'''

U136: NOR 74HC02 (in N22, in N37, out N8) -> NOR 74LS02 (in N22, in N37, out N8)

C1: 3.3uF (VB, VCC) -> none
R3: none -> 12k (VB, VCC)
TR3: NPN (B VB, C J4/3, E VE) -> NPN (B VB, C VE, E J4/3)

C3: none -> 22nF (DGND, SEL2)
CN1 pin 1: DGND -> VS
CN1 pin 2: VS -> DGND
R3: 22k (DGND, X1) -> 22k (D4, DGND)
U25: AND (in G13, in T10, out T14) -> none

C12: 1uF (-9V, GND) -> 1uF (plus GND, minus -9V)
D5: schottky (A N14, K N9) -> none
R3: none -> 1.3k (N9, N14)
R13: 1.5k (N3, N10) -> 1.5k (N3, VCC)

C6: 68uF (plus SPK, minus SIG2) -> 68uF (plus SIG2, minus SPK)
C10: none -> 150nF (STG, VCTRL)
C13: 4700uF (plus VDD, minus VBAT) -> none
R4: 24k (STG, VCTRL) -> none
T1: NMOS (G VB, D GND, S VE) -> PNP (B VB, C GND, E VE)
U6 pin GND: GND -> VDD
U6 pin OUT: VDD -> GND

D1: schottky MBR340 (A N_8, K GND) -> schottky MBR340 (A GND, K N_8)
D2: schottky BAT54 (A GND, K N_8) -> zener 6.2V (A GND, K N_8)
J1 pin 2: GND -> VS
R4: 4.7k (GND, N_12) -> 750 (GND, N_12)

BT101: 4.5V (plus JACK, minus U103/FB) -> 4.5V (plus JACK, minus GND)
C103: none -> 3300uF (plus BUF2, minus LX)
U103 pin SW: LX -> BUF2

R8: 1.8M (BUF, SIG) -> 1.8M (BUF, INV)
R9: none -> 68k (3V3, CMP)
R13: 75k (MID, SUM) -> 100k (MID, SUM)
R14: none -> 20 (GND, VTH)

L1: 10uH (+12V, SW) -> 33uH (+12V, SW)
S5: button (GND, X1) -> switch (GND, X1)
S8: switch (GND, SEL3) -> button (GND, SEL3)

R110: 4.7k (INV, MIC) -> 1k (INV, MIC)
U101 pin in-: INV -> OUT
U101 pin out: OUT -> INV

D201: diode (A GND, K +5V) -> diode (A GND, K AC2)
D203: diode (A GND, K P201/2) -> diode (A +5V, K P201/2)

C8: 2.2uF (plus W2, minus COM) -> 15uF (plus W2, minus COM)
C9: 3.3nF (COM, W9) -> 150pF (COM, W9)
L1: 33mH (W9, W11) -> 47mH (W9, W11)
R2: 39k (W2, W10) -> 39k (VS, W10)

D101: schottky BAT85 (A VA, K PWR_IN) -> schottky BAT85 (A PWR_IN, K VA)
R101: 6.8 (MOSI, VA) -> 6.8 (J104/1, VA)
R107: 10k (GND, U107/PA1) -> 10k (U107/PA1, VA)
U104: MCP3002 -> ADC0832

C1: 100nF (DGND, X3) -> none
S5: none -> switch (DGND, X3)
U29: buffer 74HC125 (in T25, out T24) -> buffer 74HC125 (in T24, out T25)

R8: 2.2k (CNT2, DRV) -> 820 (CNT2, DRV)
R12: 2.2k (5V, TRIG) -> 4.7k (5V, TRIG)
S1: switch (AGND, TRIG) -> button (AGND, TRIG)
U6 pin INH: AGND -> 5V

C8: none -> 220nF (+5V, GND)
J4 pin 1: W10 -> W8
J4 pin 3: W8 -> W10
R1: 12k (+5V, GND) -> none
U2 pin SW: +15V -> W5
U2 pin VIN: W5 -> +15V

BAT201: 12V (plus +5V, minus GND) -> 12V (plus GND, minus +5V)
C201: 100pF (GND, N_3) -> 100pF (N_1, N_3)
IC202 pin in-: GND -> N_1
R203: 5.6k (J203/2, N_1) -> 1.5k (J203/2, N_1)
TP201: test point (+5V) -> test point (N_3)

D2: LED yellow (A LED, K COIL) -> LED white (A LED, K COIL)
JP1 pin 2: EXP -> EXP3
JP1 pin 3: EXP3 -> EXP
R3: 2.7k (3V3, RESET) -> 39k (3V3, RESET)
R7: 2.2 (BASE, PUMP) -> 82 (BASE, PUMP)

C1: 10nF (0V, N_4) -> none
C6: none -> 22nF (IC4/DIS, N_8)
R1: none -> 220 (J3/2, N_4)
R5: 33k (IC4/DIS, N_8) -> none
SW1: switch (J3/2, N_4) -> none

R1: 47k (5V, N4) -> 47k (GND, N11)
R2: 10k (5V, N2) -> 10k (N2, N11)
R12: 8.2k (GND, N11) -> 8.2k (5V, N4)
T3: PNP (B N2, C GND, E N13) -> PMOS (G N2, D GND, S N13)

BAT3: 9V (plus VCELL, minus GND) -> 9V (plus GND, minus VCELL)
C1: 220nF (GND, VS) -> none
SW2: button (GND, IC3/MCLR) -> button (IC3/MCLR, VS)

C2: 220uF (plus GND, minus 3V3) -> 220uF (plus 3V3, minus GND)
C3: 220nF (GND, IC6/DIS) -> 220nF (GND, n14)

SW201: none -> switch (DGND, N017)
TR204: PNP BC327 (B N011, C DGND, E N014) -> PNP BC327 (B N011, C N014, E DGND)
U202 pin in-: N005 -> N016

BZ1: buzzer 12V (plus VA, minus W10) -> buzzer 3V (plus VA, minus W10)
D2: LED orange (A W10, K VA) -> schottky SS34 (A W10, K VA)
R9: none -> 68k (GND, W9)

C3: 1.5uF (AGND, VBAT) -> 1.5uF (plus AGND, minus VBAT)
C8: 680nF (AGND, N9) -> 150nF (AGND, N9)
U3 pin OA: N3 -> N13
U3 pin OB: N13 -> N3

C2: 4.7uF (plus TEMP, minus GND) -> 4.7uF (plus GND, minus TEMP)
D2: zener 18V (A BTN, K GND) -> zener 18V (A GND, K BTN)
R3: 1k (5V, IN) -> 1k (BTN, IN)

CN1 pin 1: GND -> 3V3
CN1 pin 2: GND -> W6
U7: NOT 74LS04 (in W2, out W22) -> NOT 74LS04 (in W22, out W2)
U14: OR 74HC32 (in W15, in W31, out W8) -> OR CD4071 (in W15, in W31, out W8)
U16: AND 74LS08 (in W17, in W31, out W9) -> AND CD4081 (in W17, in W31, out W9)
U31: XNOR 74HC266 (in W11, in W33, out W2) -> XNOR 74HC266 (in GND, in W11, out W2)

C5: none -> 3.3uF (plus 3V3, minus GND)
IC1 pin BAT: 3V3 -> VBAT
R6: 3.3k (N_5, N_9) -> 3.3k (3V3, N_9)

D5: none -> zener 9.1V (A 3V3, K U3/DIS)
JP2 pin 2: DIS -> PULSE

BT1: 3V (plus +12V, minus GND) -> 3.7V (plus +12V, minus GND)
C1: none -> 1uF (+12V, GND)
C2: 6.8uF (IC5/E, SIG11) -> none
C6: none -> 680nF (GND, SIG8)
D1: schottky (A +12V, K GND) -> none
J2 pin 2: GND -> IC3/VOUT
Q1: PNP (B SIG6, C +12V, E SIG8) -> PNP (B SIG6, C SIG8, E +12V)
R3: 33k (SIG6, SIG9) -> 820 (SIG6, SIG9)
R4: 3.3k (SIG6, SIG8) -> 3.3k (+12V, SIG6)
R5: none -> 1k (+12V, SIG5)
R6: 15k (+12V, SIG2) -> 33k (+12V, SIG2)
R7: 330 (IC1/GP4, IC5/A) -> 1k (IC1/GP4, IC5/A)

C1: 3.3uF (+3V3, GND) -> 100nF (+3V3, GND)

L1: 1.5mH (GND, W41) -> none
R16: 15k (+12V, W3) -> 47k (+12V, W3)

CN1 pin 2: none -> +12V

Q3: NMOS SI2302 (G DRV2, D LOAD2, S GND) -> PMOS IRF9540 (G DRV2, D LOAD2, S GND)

'''

■ **What the task asks**: Print, unaltered, every line from the beginning of the material down to the line with "U6 pin INH: AGND -> 5V".

■ **Your response**:
U136: NOR 74HC02 (in N22, in N37, out N8) -> NOR 74LS02 (in N22, in N37, out N8)

C1: 3.3uF (VB, VCC) -> none
R3: none -> 12k (VB, VCC)
TR3: NPN (B VB, C J4/3, E VE) -> NPN (B VB, C VE, E J4/3)

C3: none -> 22nF (DGND, SEL2)
CN1 pin 1: DGND -> VS
CN1 pin 2: VS -> DGND
R3: 22k (DGND, X1) -> 22k (D4, DGND)
U25: AND (in G13, in T10, out T14) -> none

C12: 1uF (-9V, GND) -> 1uF (plus GND, minus -9V)
D5: schottky (A N14, K N9) -> none
R3: none -> 1.3k (N9, N14)
R13: 1.5k (N3, N10) -> 1.5k (N3, VCC)

C6: 68uF (plus SPK, minus SIG2) -> 68uF (plus SIG2, minus SPK)
C10: none -> 150nF (STG, VCTRL)
C13: 4700uF (plus VDD, minus VBAT) -> none
R4: 24k (STG, VCTRL) -> none
T1: NMOS (G VB, D GND, S VE) -> PNP (B VB, C GND, E VE)
U6 pin GND: GND -> VDD
U6 pin OUT: VDD -> GND

D1: schottky MBR340 (A N_8, K GND) -> schottky MBR340 (A GND, K N_8)
D2: schottky BAT54 (A GND, K N_8) -> zener 6.2V (A GND, K N_8)
J1 pin 2: GND -> VS
R4: 4.7k (GND, N_12) -> 750 (GND, N_12)

BT101: 4.5V (plus JACK, minus U103/FB) -> 4.5V (plus JACK, minus GND)
C103: none -> 3300uF (plus BUF2, minus LX)
U103 pin SW: LX -> BUF2

R8: 1.8M (BUF, SIG) -> 1.8M (BUF, INV)
R9: none -> 68k (3V3, CMP)
R13: 75k (MID, SUM) -> 100k (MID, SUM)
R14: none -> 20 (GND, VTH)

L1: 10uH (+12V, SW) -> 33uH (+12V, SW)
S5: button (GND, X1) -> switch (GND, X1)
S8: switch (GND, SEL3) -> button (GND, SEL3)

R110: 4.7k (INV, MIC) -> 1k (INV, MIC)
U101 pin in-: INV -> OUT
U101 pin out: OUT -> INV

D201: diode (A GND, K +5V) -> diode (A GND, K AC2)
D203: diode (A GND, K P201/2) -> diode (A +5V, K P201/2)

C8: 2.2uF (plus W2, minus COM) -> 15uF (plus W2, minus COM)
C9: 3.3nF (COM, W9) -> 150pF (COM, W9)
L1: 33mH (W9, W11) -> 47mH (W9, W11)
R2: 39k (W2, W10) -> 39k (VS, W10)

D101: schottky BAT85 (A VA, K PWR_IN) -> schottky BAT85 (A PWR_IN, K VA)
R101: 6.8 (MOSI, VA) -> 6.8 (J104/1, VA)
R107: 10k (GND, U107/PA1) -> 10k (U107/PA1, VA)
U104: MCP3002 -> ADC0832

C1: 100nF (DGND, X3) -> none
S5: none -> switch (DGND, X3)
U29: buffer 74HC125 (in T25, out T24) -> buffer 74HC125 (in T24, out T25)

R8: 2.2k (CNT2, DRV) -> 820 (CNT2, DRV)
R12: 2.2k (5V, TRIG) -> 4.7k (5V, TRIG)
S1: switch (AGND, TRIG) -> button (AGND, TRIG)
U6 pin INH: AGND -> 5V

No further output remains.